── Supplied material
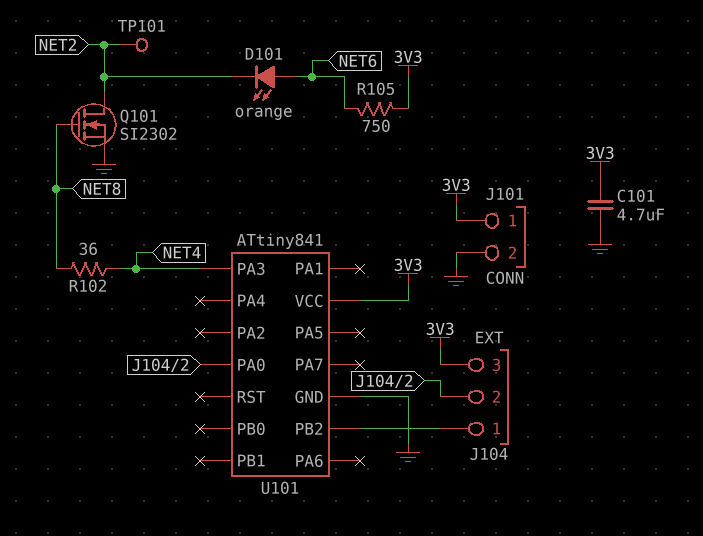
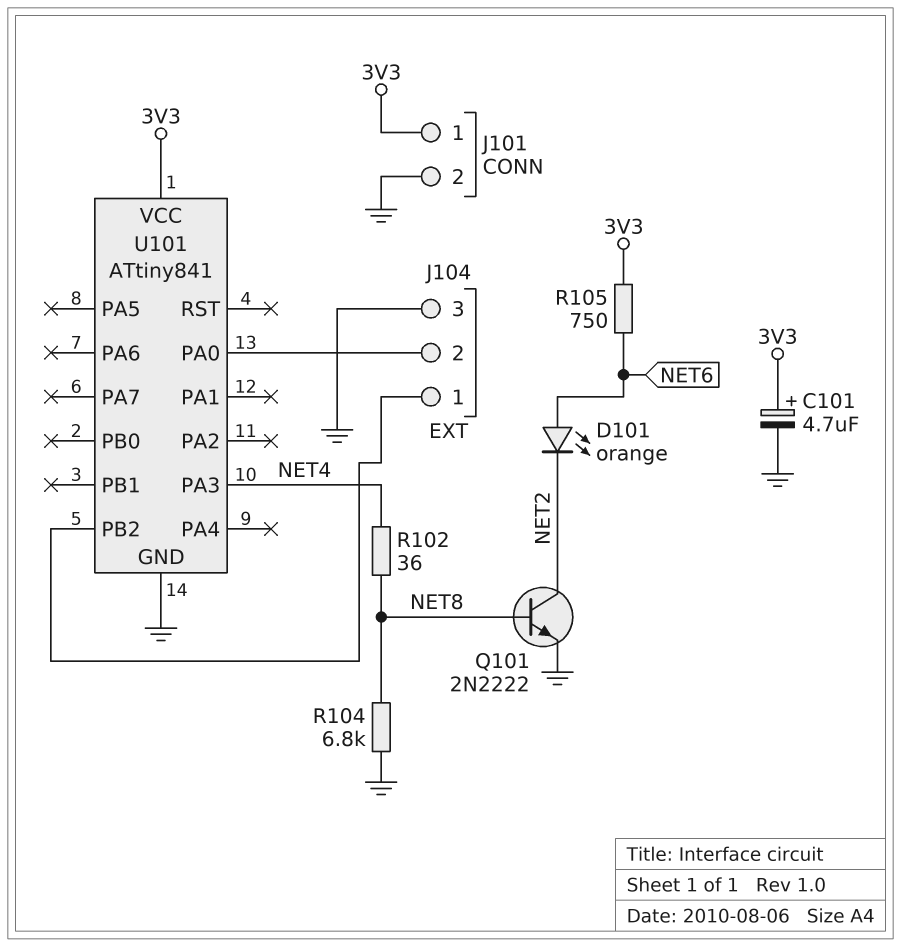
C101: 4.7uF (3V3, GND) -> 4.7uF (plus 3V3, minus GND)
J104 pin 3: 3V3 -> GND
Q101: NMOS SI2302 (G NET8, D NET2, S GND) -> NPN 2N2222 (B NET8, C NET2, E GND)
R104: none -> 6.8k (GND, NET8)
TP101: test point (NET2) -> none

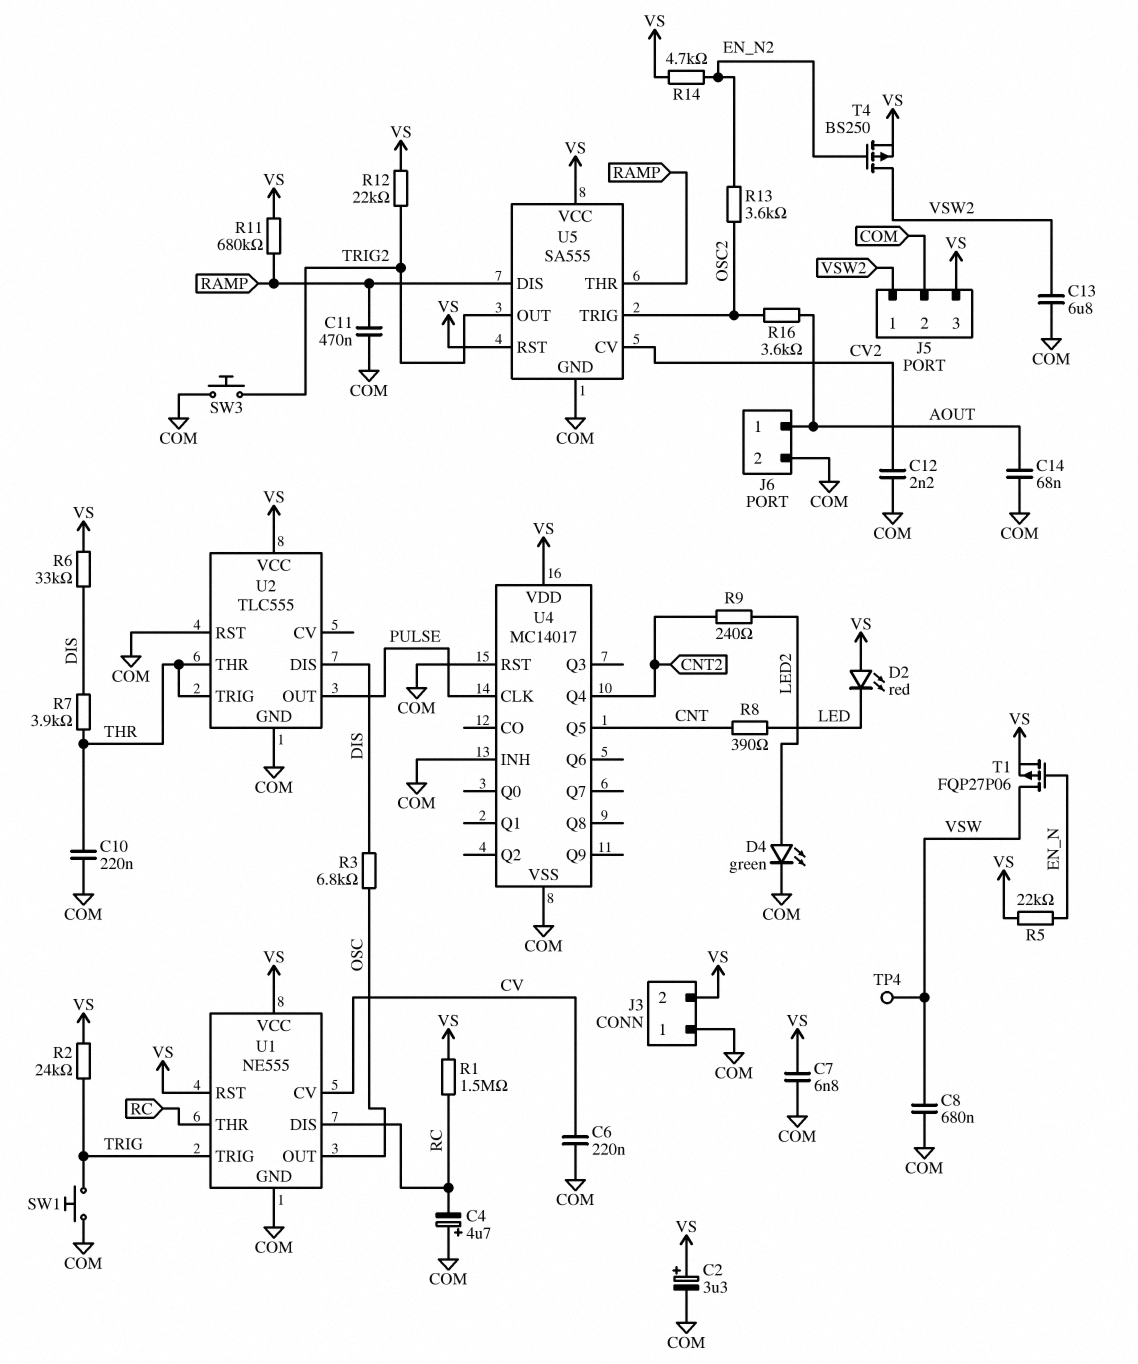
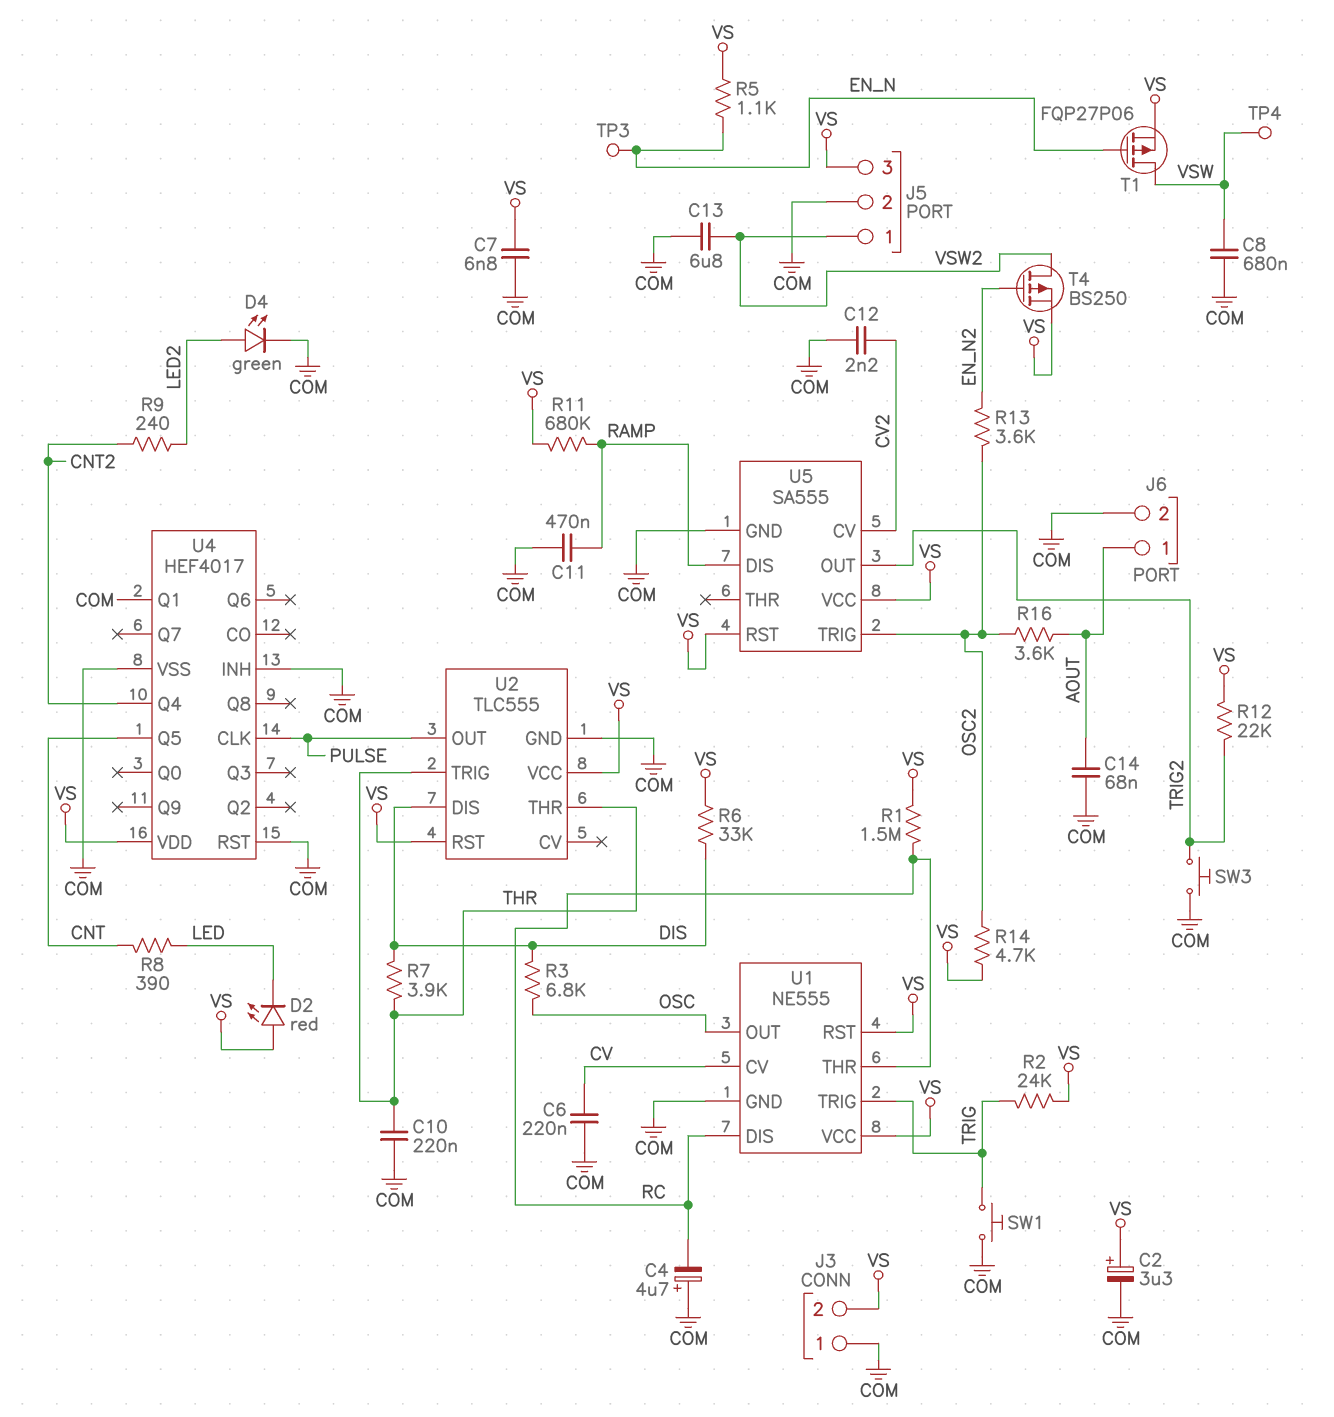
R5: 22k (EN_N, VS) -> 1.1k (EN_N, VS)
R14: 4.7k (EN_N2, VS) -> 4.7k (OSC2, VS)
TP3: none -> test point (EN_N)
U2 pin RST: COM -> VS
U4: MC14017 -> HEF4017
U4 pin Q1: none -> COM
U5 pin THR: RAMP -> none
────
── Supplied material
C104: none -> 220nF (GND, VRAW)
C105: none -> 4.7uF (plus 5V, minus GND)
────
── Supplied material
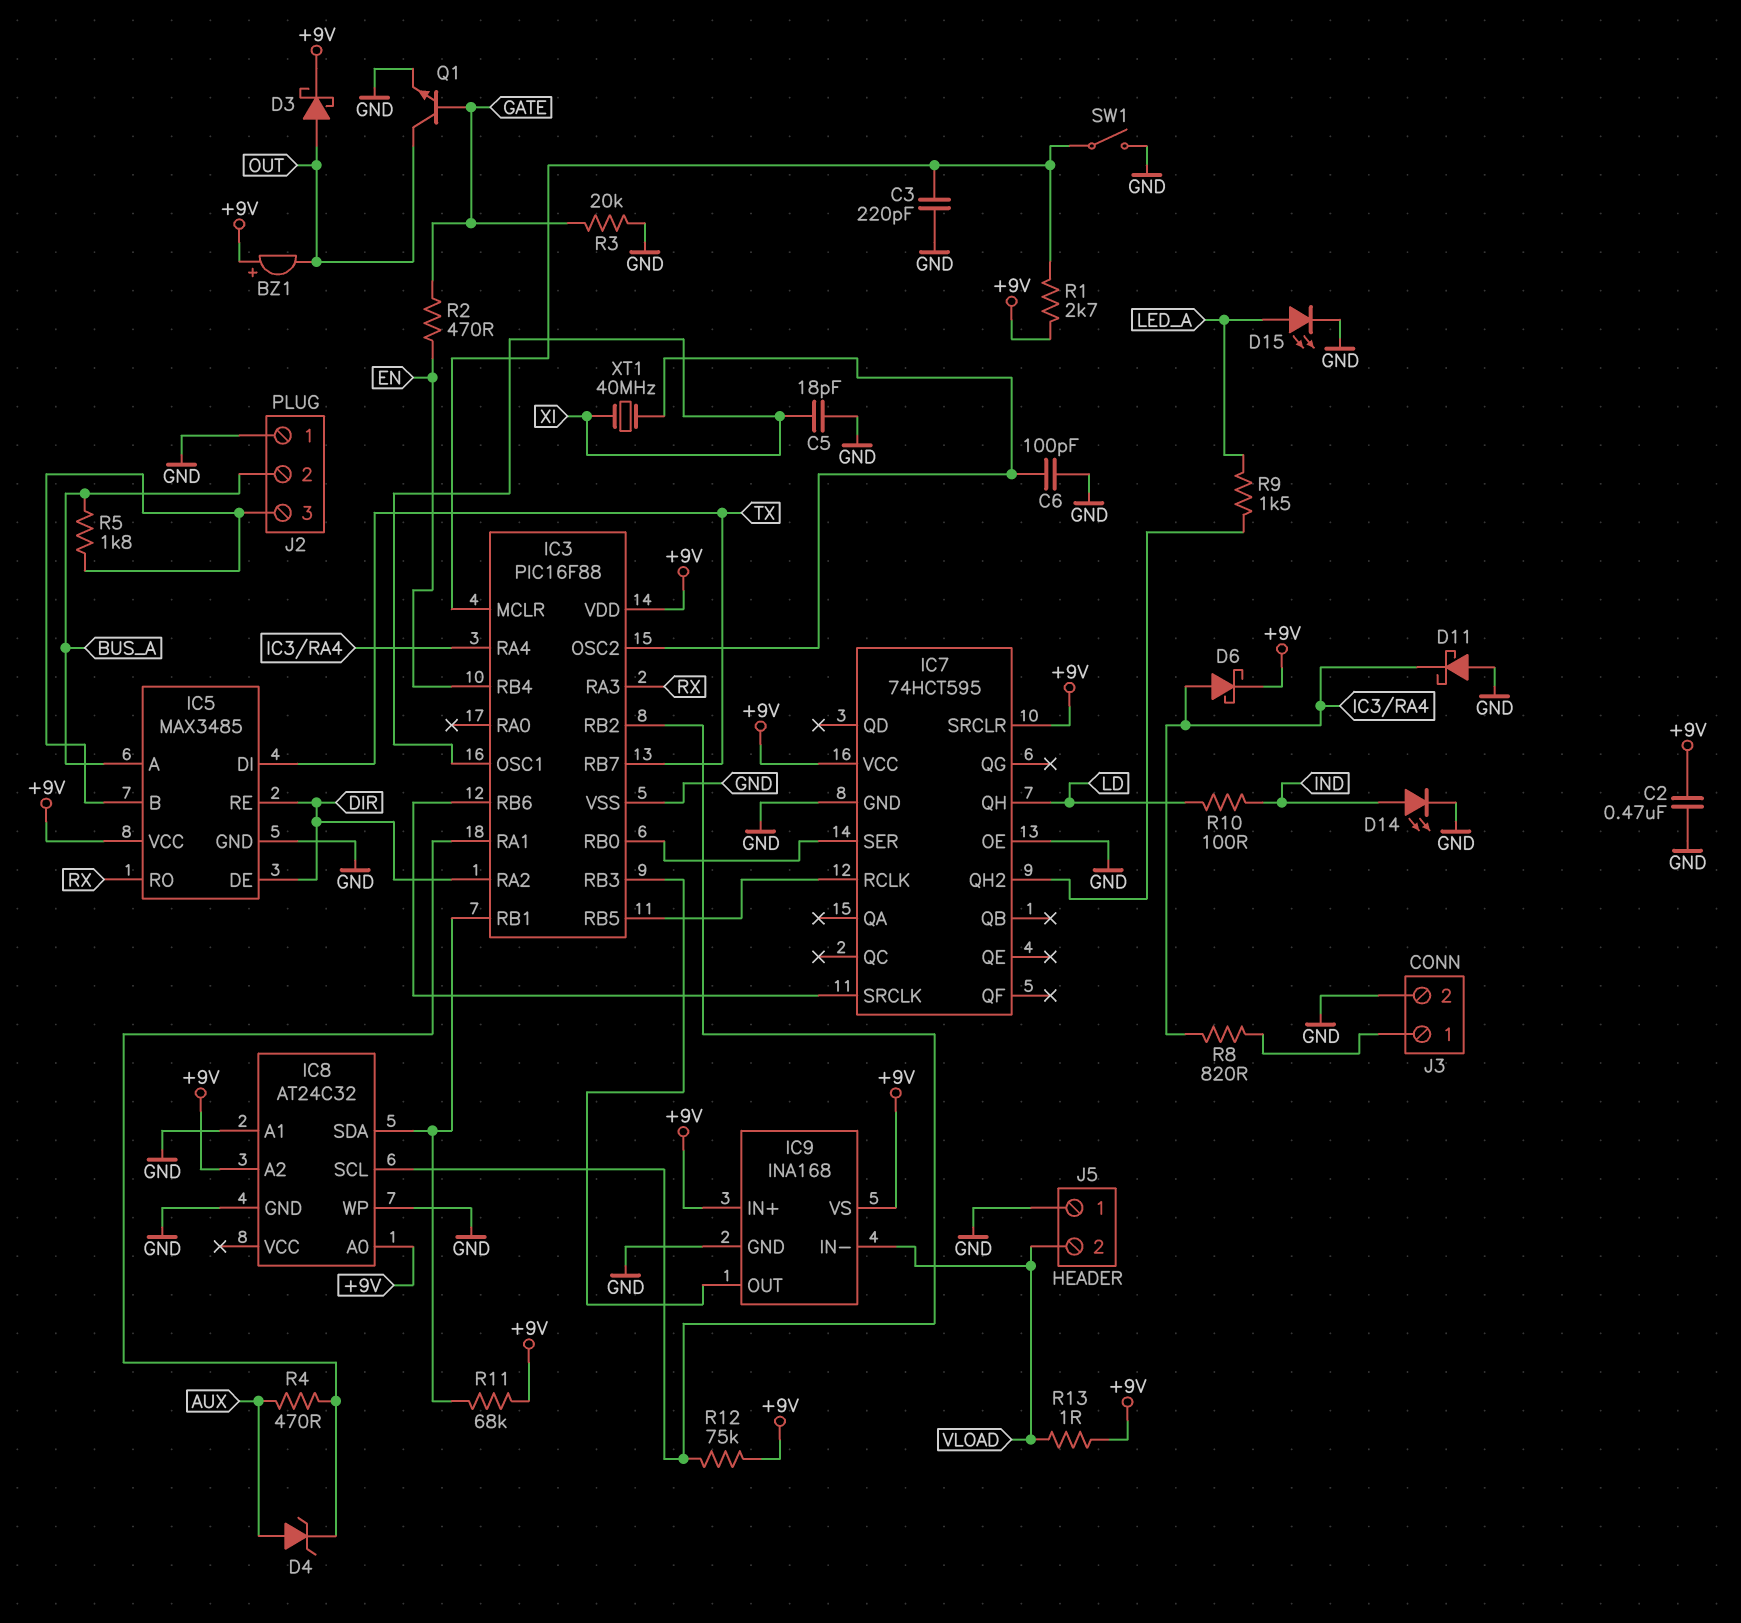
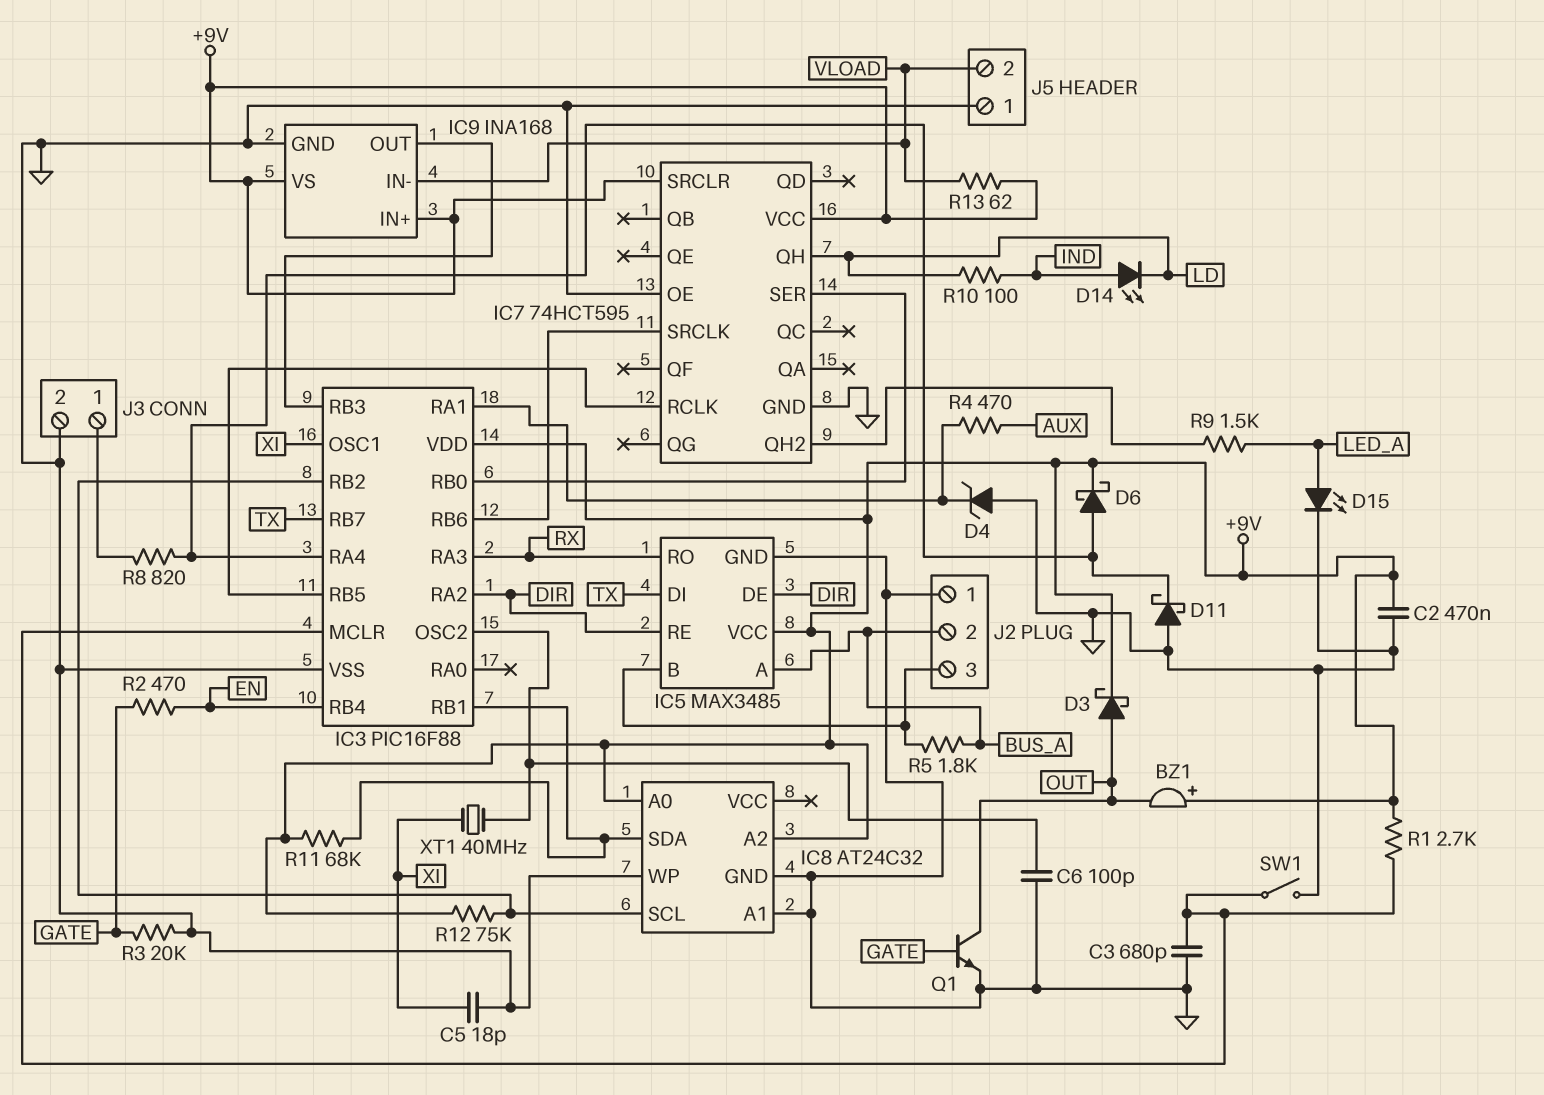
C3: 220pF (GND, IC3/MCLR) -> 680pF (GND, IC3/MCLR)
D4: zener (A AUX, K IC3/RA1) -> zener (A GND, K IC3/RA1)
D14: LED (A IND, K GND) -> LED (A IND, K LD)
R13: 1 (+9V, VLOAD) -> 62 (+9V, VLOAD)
────
What is required – In the material above, locate the line containing "U2 pin RST: COM -> VS" and the line containing "U5 pin THR: RAMP -> none". Transcribe exactly those two lines and every line between them, and nothing more.

Exercise answer –
U2 pin RST: COM -> VS
U4: MC14017 -> HEF4017
U4 pin Q1: none -> COM
U5 pin THR: RAMP -> none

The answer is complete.